DESCRIPTION OF THE TASK: Leaving the pictures aside, reproduce the data in full and word for word.

GIVEN DATA:
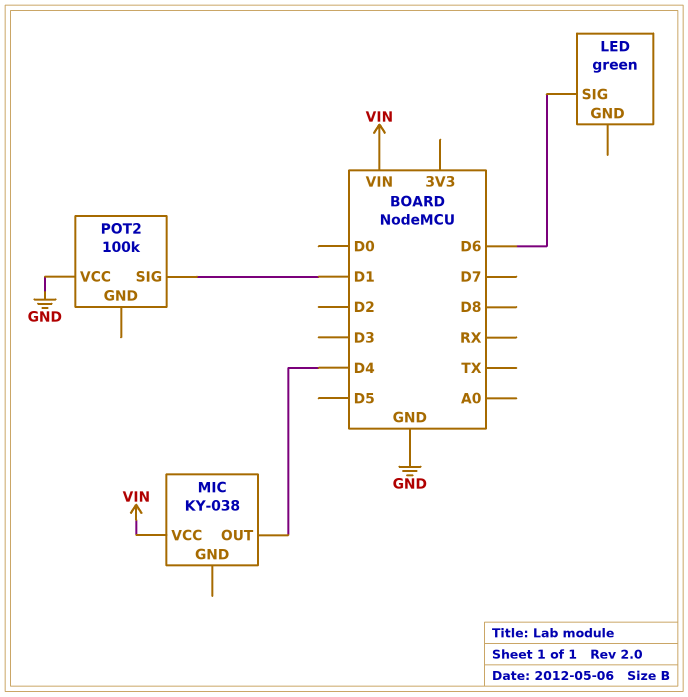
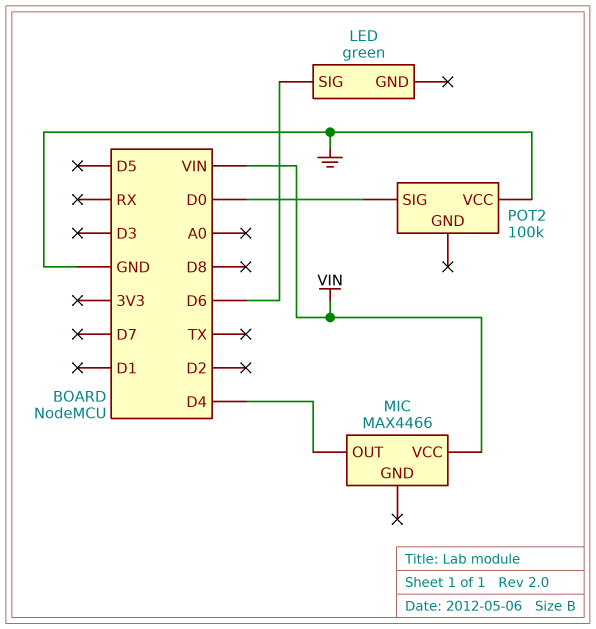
MIC: KY-038 -> MAX4466
POT2 pin SIG: D1 -> D0

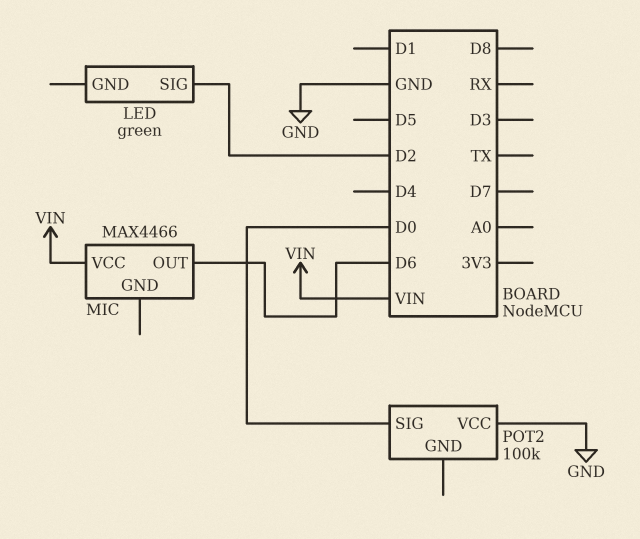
LED pin SIG: D6 -> D2
MIC pin OUT: D4 -> D6

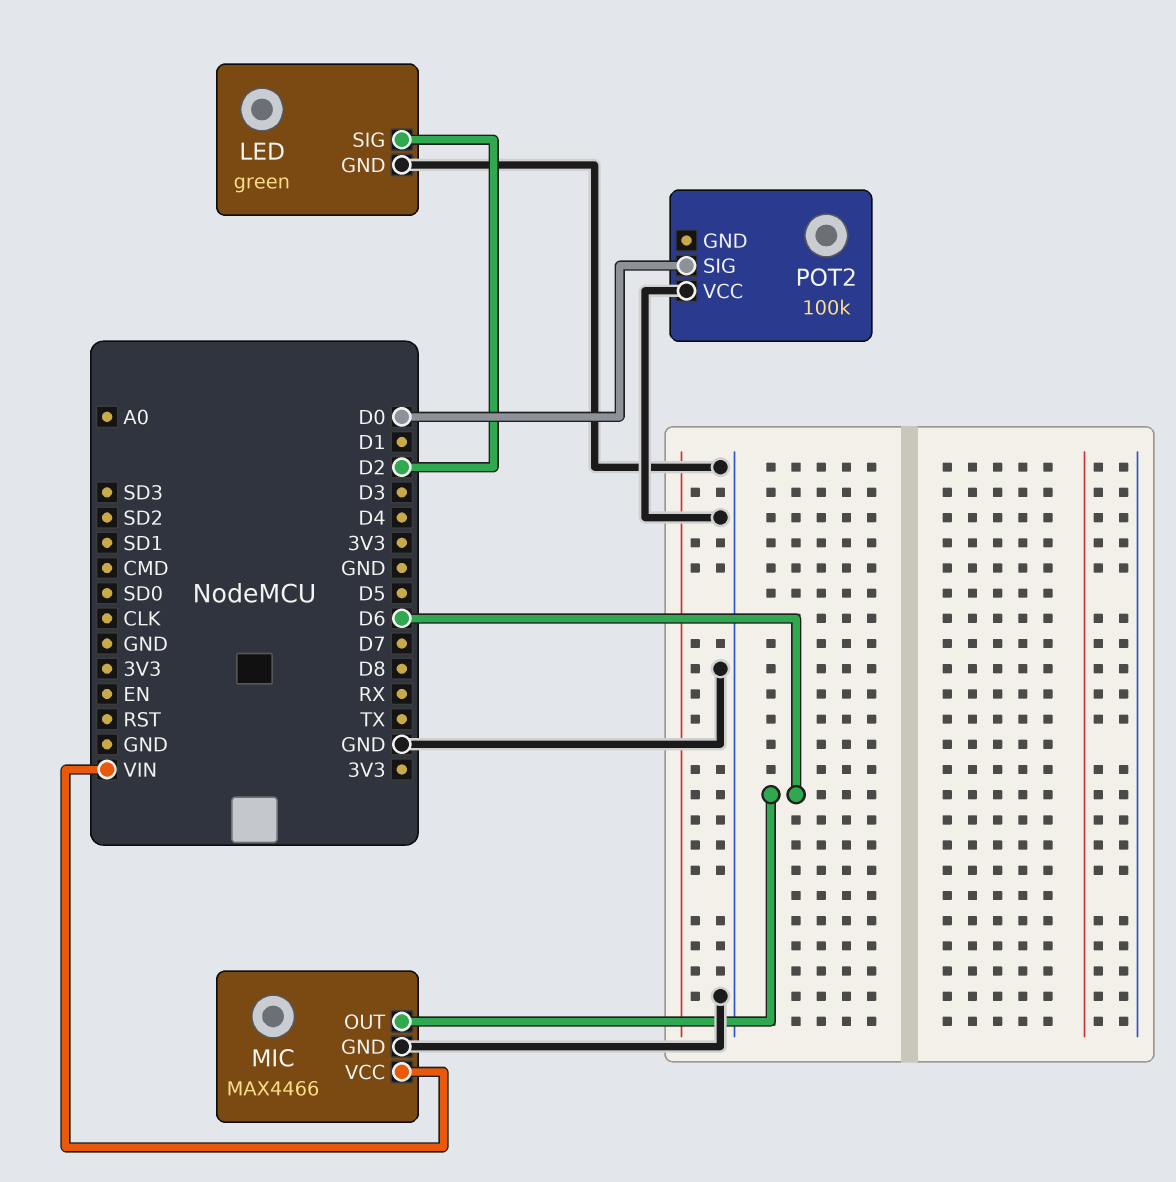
LED pin GND: none -> GND
MIC pin GND: none -> GND

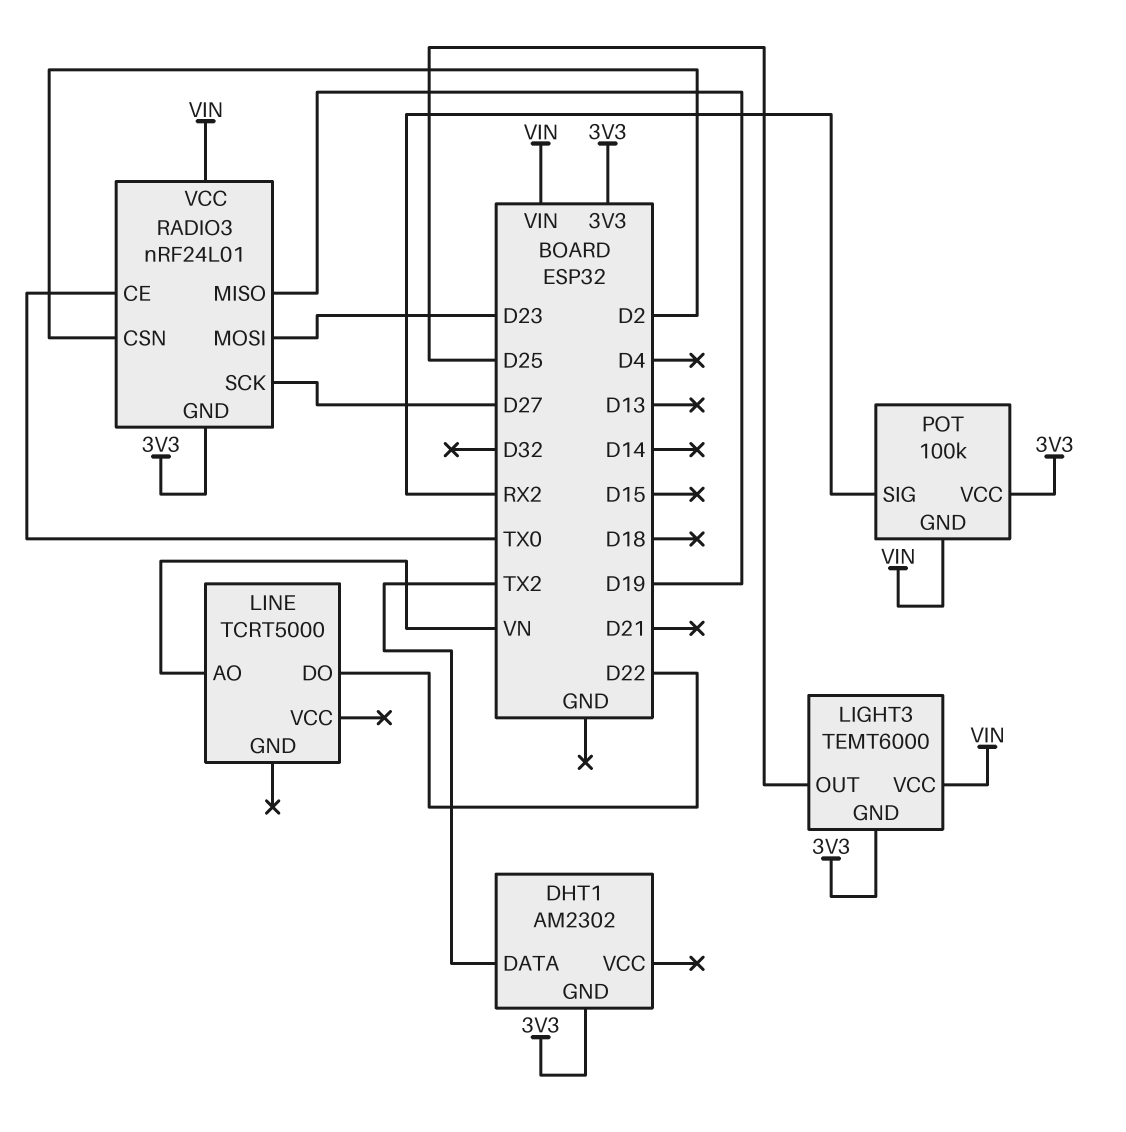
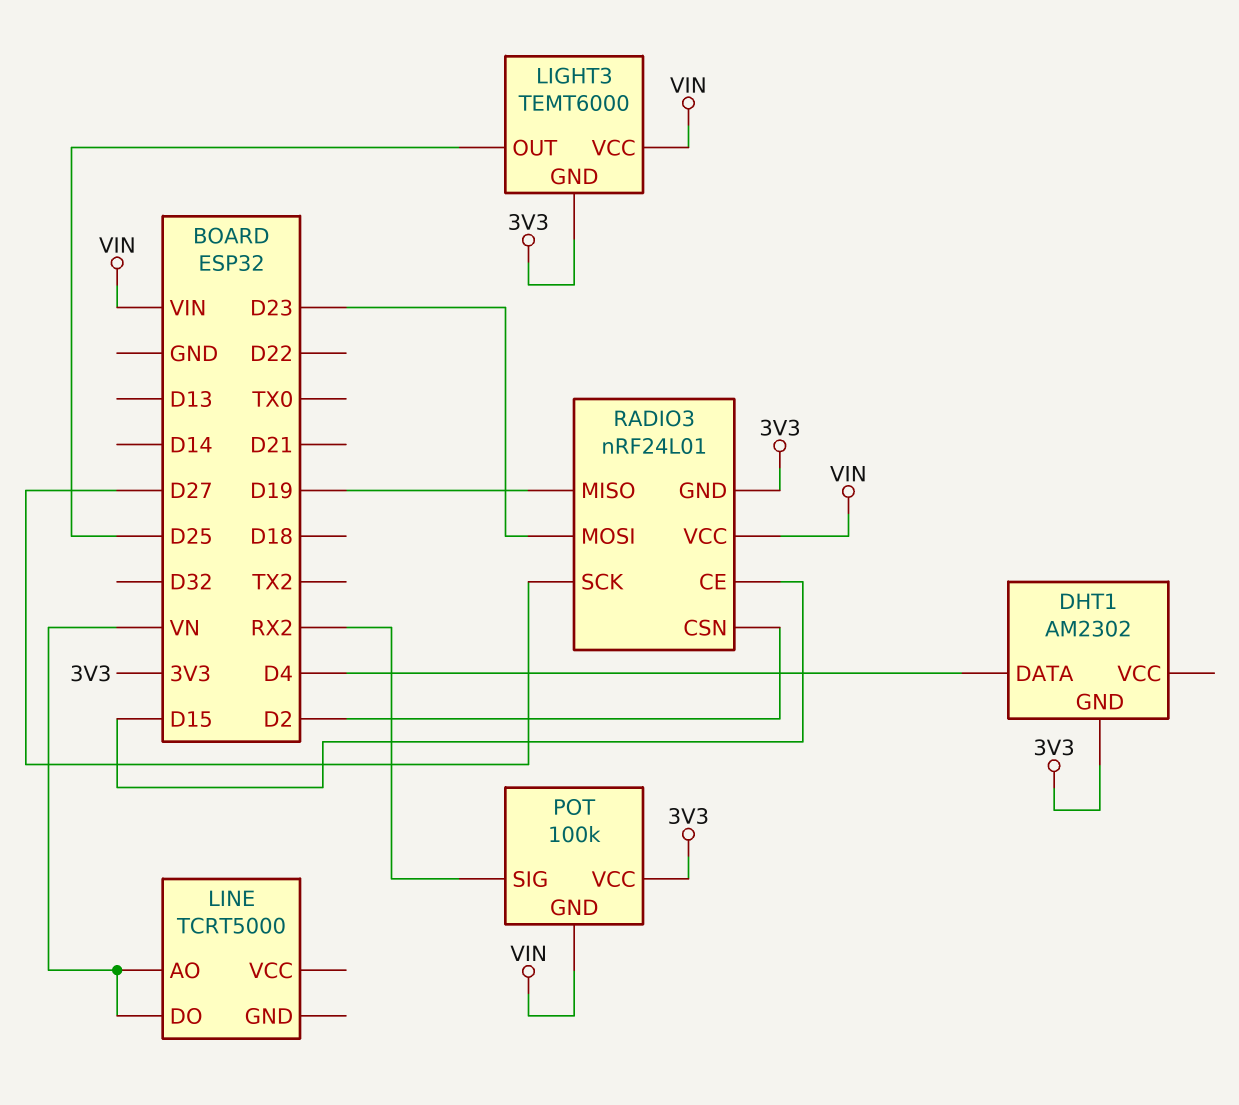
DHT1 pin DATA: TX2 -> D4
LINE pin DO: D22 -> VN
RADIO3 pin CE: TX0 -> D15

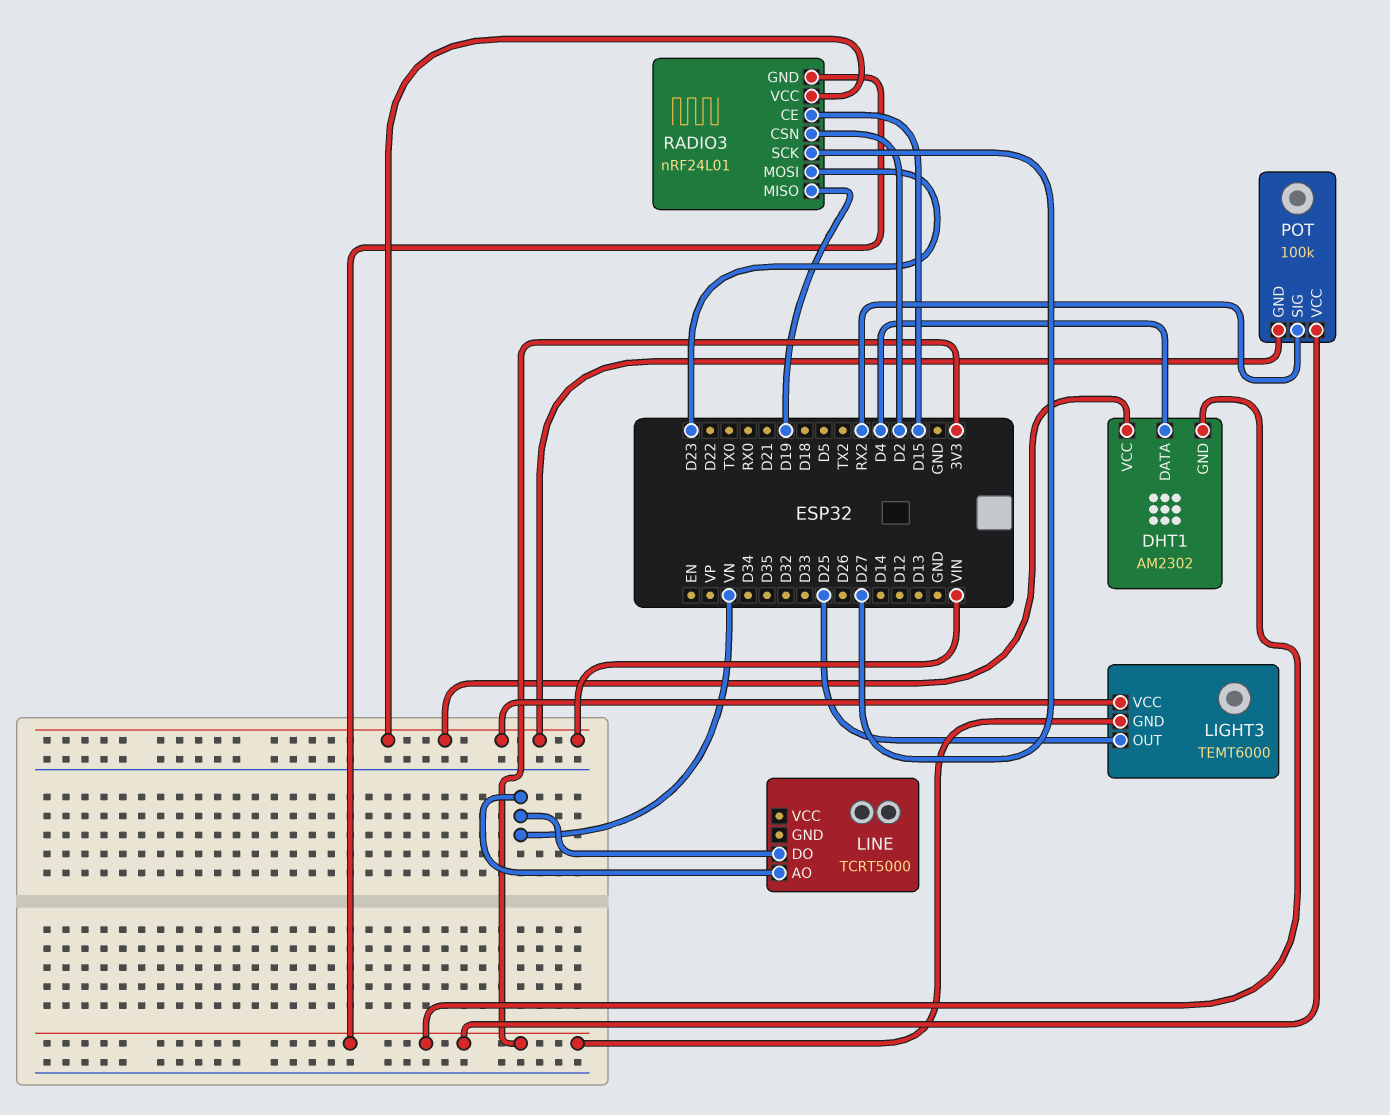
DHT1 pin VCC: none -> VIN

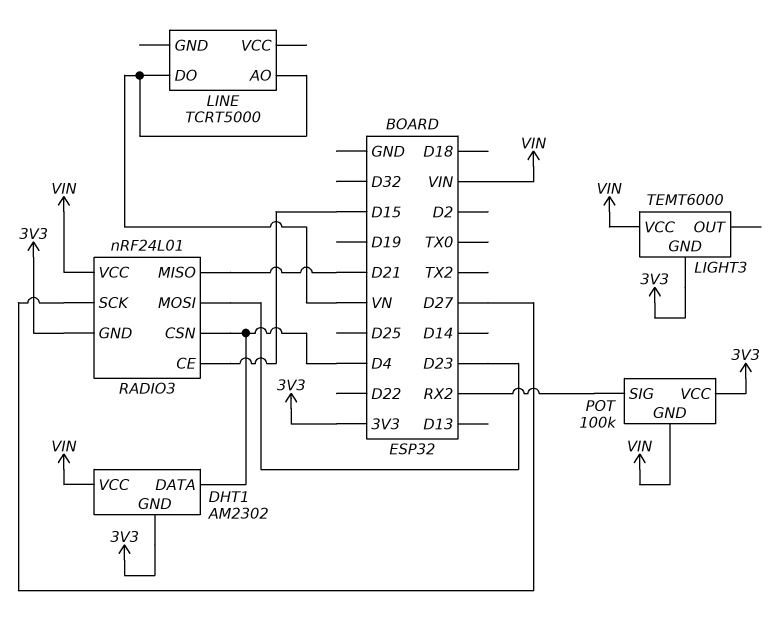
LIGHT3 pin OUT: D25 -> none
RADIO3 pin CSN: D2 -> D4
RADIO3 pin MISO: D19 -> D21

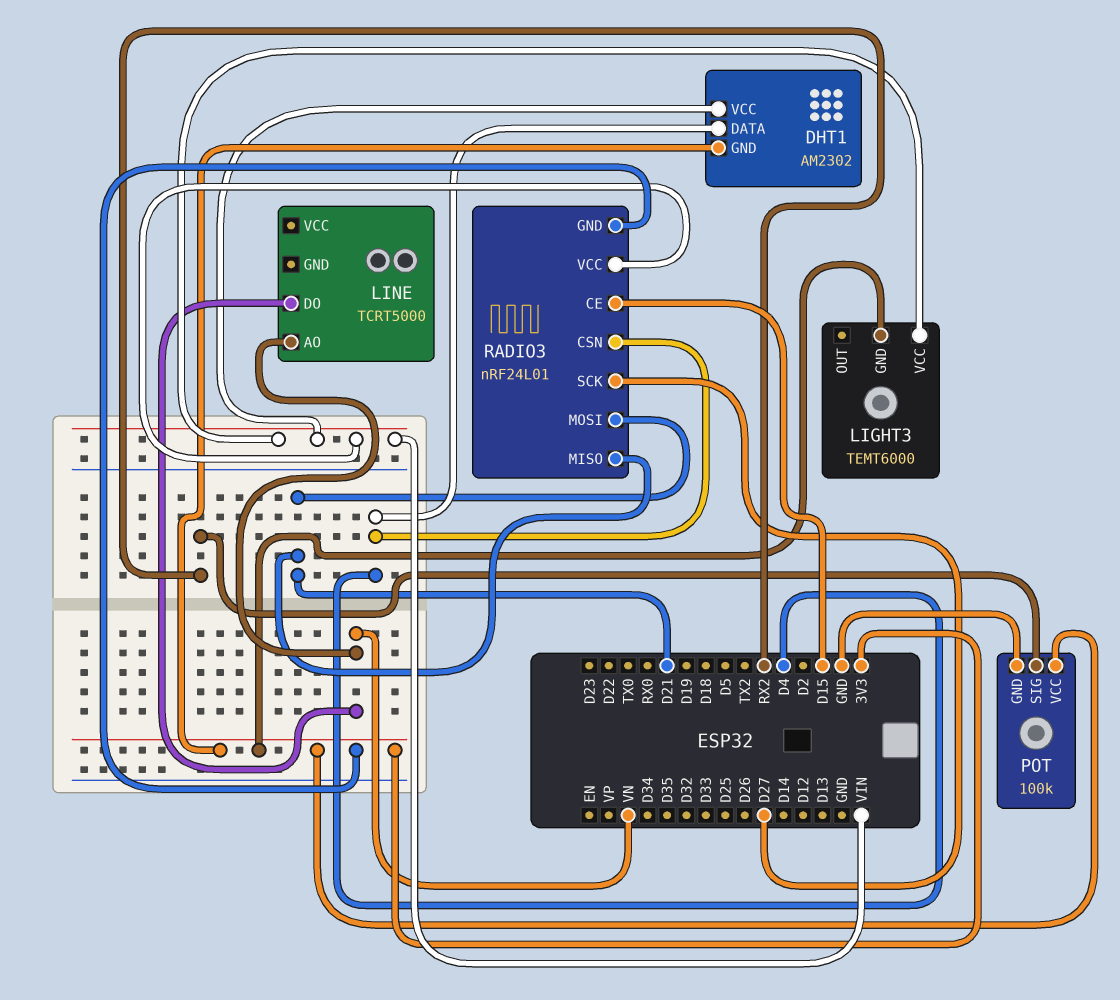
POT pin GND: VIN -> GND
RADIO3 pin MOSI: D23 -> D21

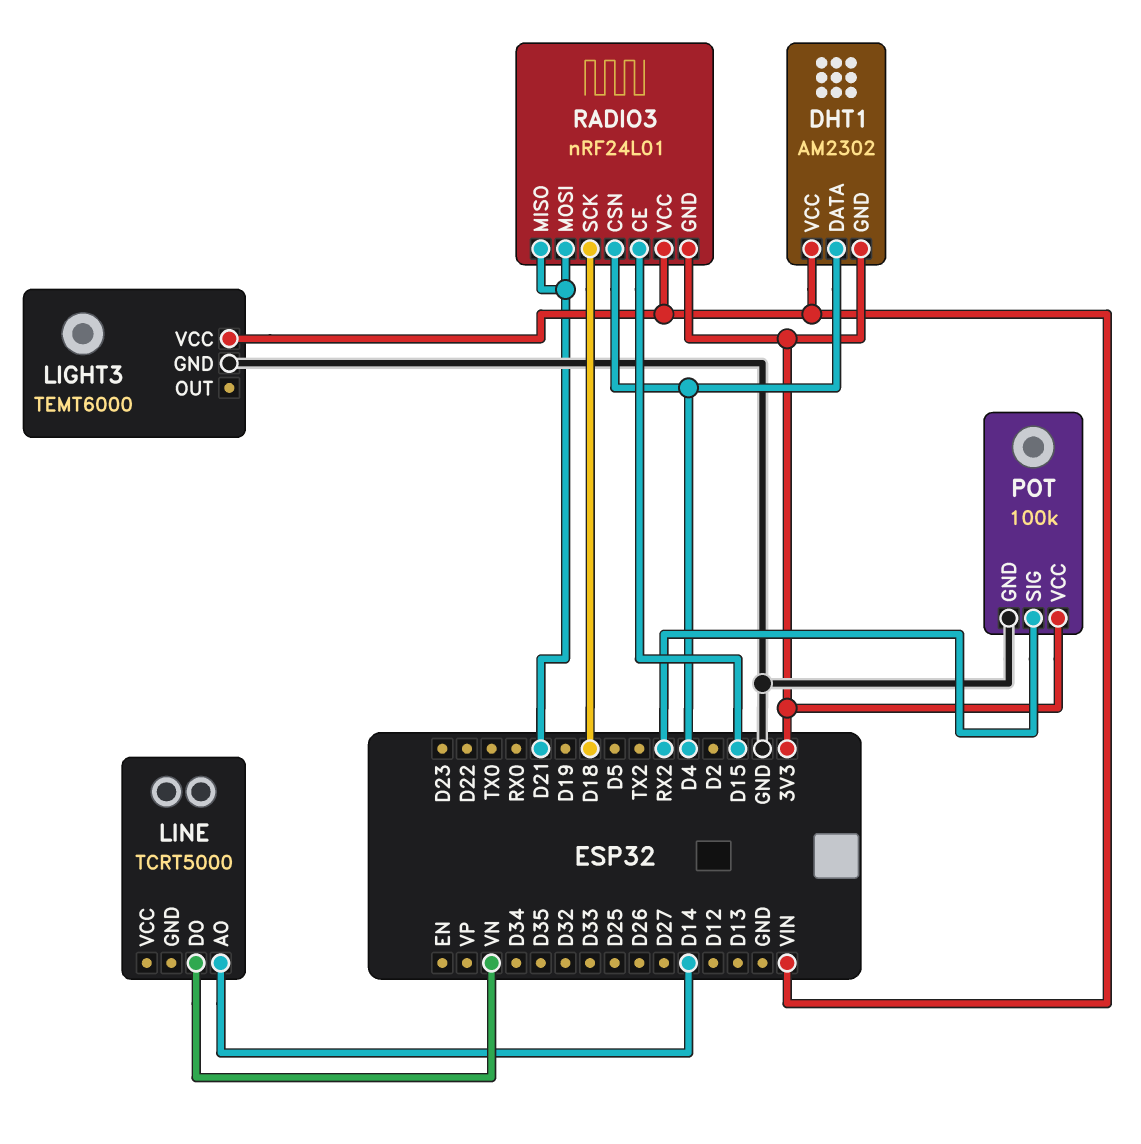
LIGHT3 pin GND: 3V3 -> GND
LINE pin AO: VN -> D14
RADIO3 pin SCK: D27 -> D18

SOLUTION BELOW:
MIC: KY-038 -> MAX4466
POT2 pin SIG: D1 -> D0

LED pin SIG: D6 -> D2
MIC pin OUT: D4 -> D6

LED pin GND: none -> GND
MIC pin GND: none -> GND

DHT1 pin DATA: TX2 -> D4
LINE pin DO: D22 -> VN
RADIO3 pin CE: TX0 -> D15

DHT1 pin VCC: none -> VIN

LIGHT3 pin OUT: D25 -> none
RADIO3 pin CSN: D2 -> D4
RADIO3 pin MISO: D19 -> D21

POT pin GND: VIN -> GND
RADIO3 pin MOSI: D23 -> D21

LIGHT3 pin GND: 3V3 -> GND
LINE pin AO: VN -> D14
RADIO3 pin SCK: D27 -> D18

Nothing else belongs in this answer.